[WHAT YOU ARE ASKED TO DO]
From the first line of the records down to the one that holds "(456, 129) = (380, 193): white", transcribe each line exactly and add nothing.

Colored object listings
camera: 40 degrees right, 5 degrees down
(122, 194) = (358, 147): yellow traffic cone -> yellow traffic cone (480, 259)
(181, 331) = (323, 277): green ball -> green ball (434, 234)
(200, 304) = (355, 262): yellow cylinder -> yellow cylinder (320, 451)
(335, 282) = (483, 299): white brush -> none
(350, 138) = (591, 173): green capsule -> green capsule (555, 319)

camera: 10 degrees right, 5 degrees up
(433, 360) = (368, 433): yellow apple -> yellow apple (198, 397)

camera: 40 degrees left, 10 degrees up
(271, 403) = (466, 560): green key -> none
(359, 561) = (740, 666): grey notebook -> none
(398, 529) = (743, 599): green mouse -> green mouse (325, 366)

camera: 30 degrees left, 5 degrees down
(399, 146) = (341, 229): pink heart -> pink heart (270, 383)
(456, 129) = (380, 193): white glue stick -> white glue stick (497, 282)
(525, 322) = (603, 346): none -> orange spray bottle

[EXPECTED OUTPUT]
camera: 40 degrees right, 5 degrees down
(122, 194) = (358, 147): yellow traffic cone -> yellow traffic cone (480, 259)
(181, 331) = (323, 277): green ball -> green ball (434, 234)
(200, 304) = (355, 262): yellow cylinder -> yellow cylinder (320, 451)
(335, 282) = (483, 299): white brush -> none
(350, 138) = (591, 173): green capsule -> green capsule (555, 319)

camera: 10 degrees right, 5 degrees up
(433, 360) = (368, 433): yellow apple -> yellow apple (198, 397)

camera: 40 degrees left, 10 degrees up
(271, 403) = (466, 560): green key -> none
(359, 561) = (740, 666): grey notebook -> none
(398, 529) = (743, 599): green mouse -> green mouse (325, 366)

camera: 30 degrees left, 5 degrees down
(399, 146) = (341, 229): pink heart -> pink heart (270, 383)
(456, 129) = (380, 193): white glue stick -> white glue stick (497, 282)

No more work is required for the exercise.